Upon reaching the line containing "IC15: NOT 74HC14", output that line and all remaining lines exactly, through the end of the entries, and output nothing before it.

Edit difference data >>
BEGIN
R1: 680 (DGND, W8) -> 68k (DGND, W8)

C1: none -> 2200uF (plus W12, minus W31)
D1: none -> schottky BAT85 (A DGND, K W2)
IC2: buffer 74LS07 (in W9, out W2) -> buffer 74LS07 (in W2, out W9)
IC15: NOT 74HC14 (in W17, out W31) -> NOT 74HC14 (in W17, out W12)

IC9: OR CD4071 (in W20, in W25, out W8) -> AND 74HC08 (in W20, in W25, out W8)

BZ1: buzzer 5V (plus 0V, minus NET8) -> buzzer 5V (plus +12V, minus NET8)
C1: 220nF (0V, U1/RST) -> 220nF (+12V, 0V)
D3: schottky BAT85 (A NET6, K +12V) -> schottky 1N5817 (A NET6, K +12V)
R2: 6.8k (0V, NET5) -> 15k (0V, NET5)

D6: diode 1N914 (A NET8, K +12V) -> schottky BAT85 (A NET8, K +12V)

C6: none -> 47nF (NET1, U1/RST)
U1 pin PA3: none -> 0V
END
Exercise output >>
IC15: NOT 74HC14 (in W17, out W31) -> NOT 74HC14 (in W17, out W12)

IC9: OR CD4071 (in W20, in W25, out W8) -> AND 74HC08 (in W20, in W25, out W8)

BZ1: buzzer 5V (plus 0V, minus NET8) -> buzzer 5V (plus +12V, minus NET8)
C1: 220nF (0V, U1/RST) -> 220nF (+12V, 0V)
D3: schottky BAT85 (A NET6, K +12V) -> schottky 1N5817 (A NET6, K +12V)
R2: 6.8k (0V, NET5) -> 15k (0V, NET5)

D6: diode 1N914 (A NET8, K +12V) -> schottky BAT85 (A NET8, K +12V)

C6: none -> 47nF (NET1, U1/RST)
U1 pin PA3: none -> 0V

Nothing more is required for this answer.